### WHAT YOU NEED TO DO
Reproduce, please, the line that holds "AUDIO2 pin TX: TX -> 7" and all later lines through the end of the entries below, exactly; omit pictures.

Stored records:
____
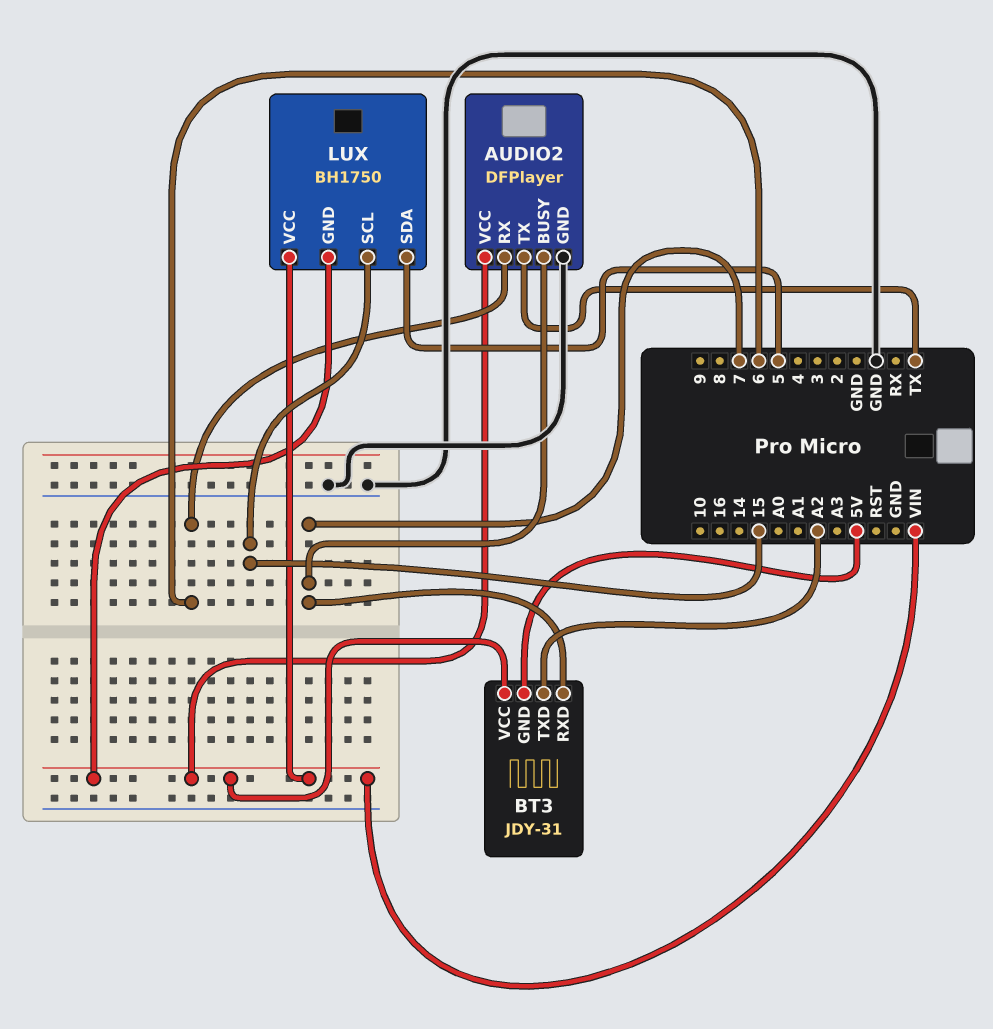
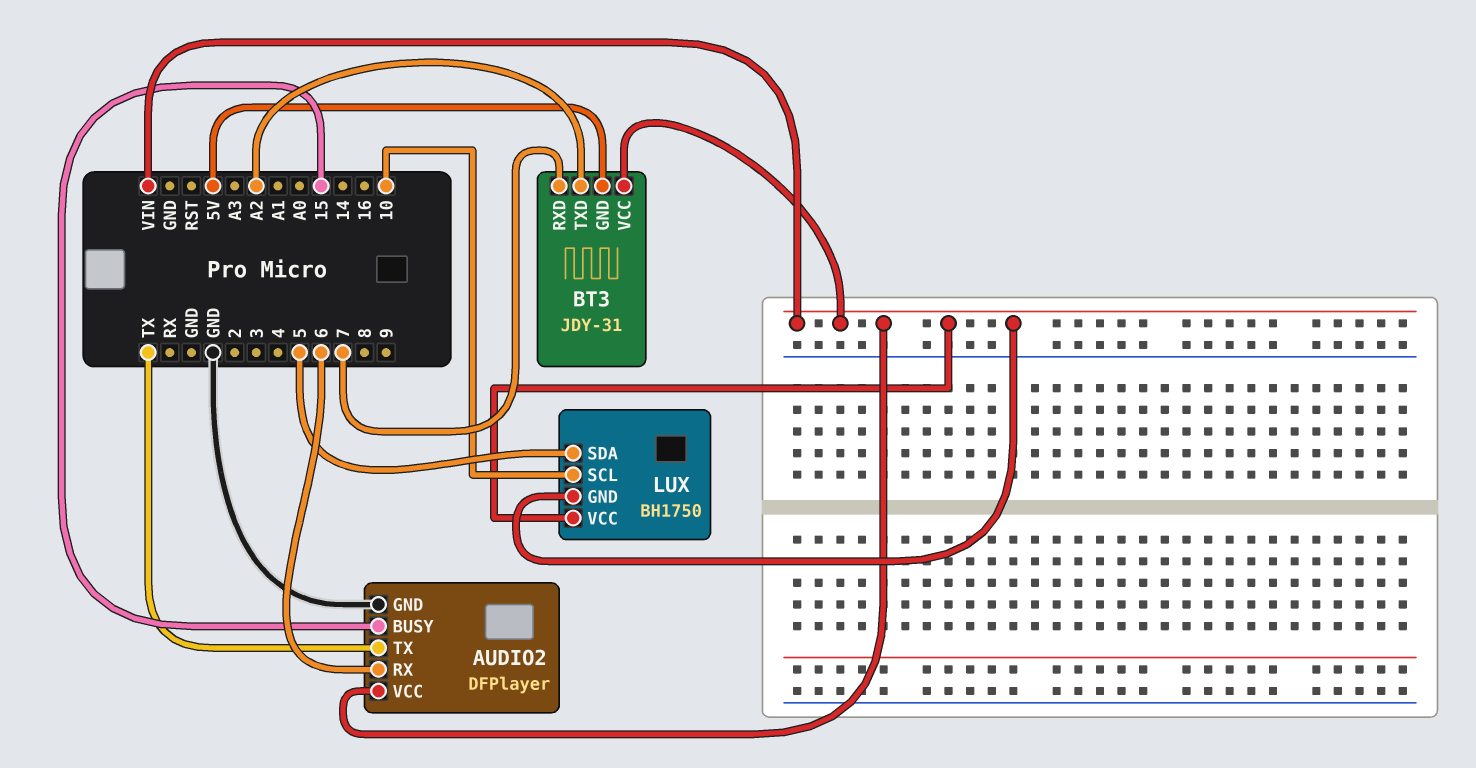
AUDIO2 pin BUSY: 7 -> 15
LUX pin SCL: 15 -> 10

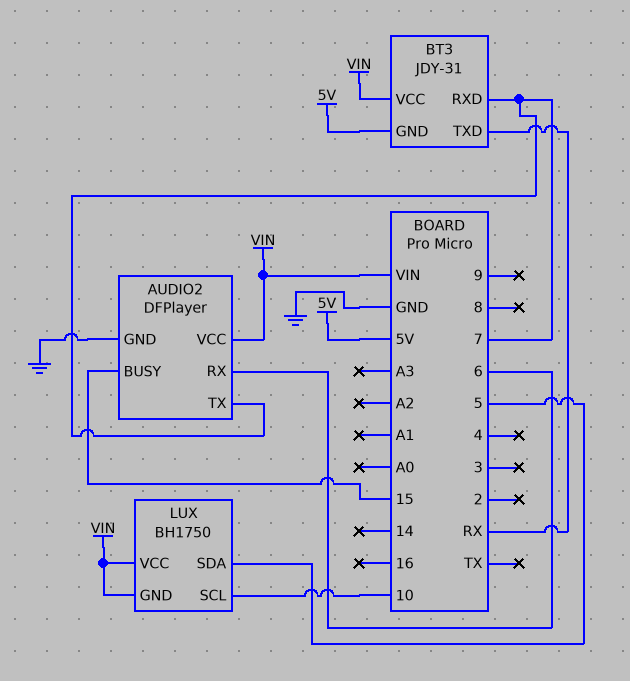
AUDIO2 pin TX: TX -> 7
BT3 pin TXD: A2 -> RX

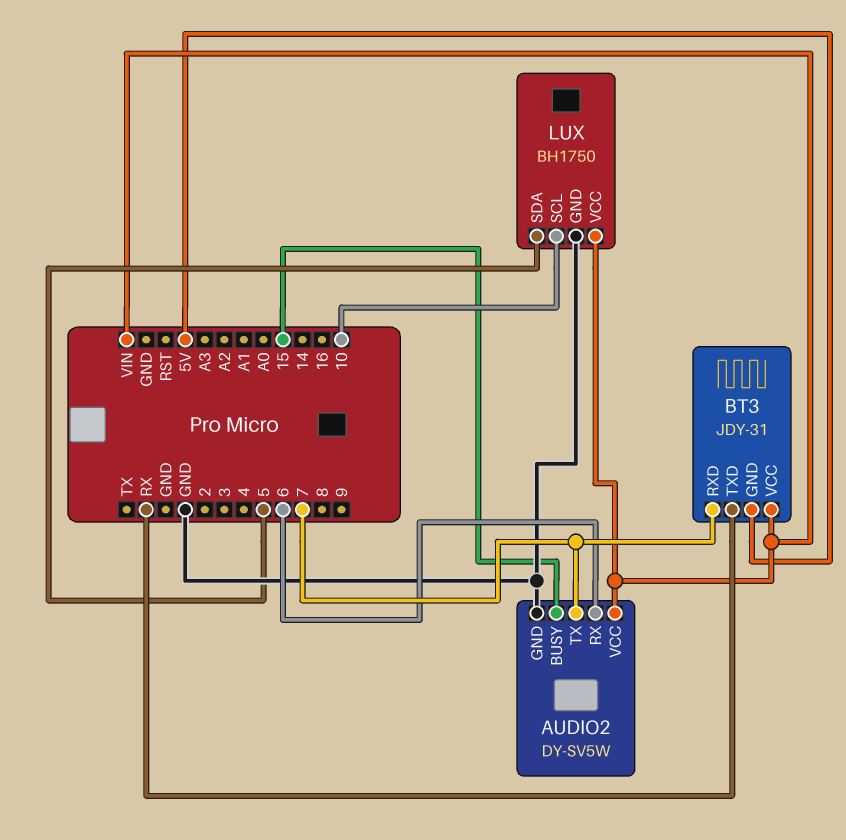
AUDIO2: DFPlayer -> DY-SV5W
LUX pin GND: VIN -> GND

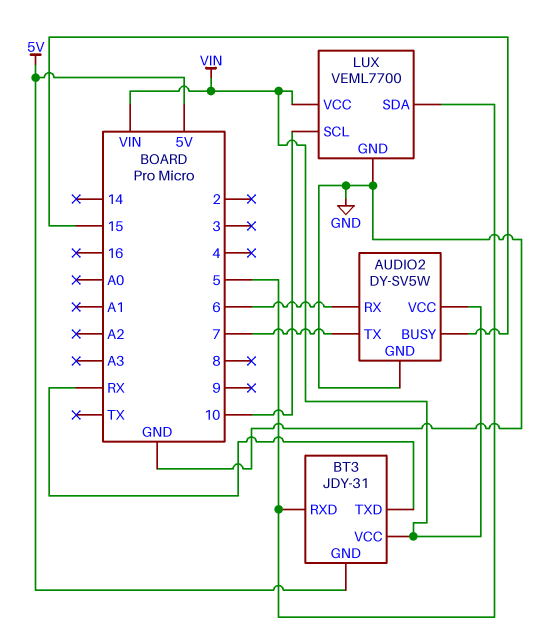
BT3 pin RXD: 7 -> 5
LUX: BH1750 -> VEML7700

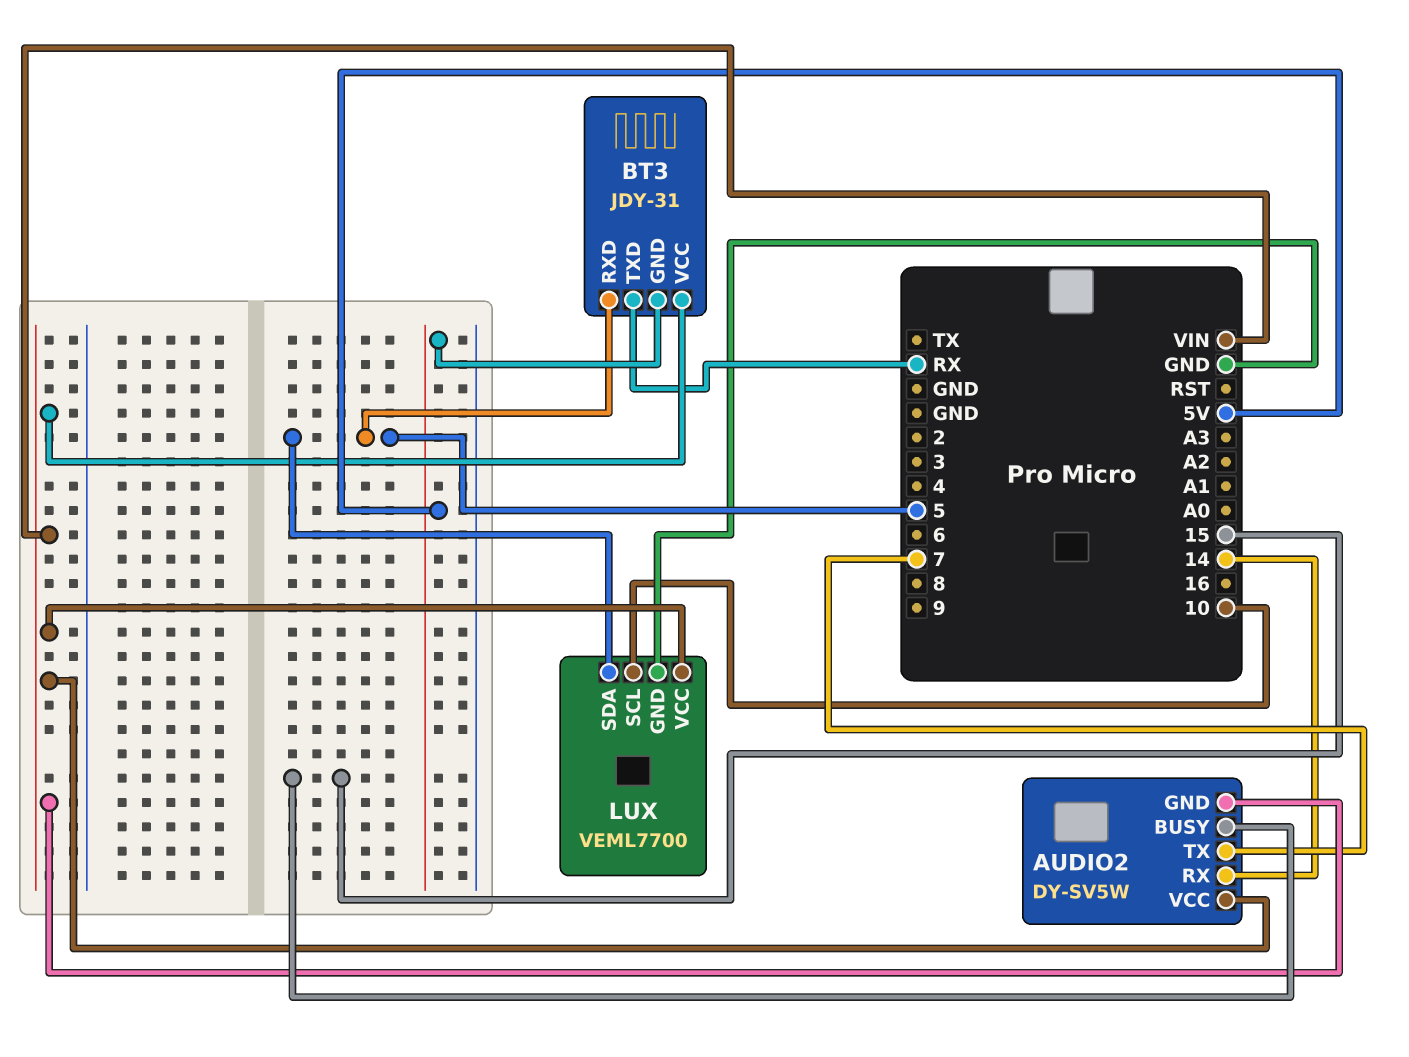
AUDIO2 pin GND: GND -> VIN
AUDIO2 pin RX: 6 -> 14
____
### ANSWER BOX
AUDIO2 pin TX: TX -> 7
BT3 pin TXD: A2 -> RX

AUDIO2: DFPlayer -> DY-SV5W
LUX pin GND: VIN -> GND

BT3 pin RXD: 7 -> 5
LUX: BH1750 -> VEML7700

AUDIO2 pin GND: GND -> VIN
AUDIO2 pin RX: 6 -> 14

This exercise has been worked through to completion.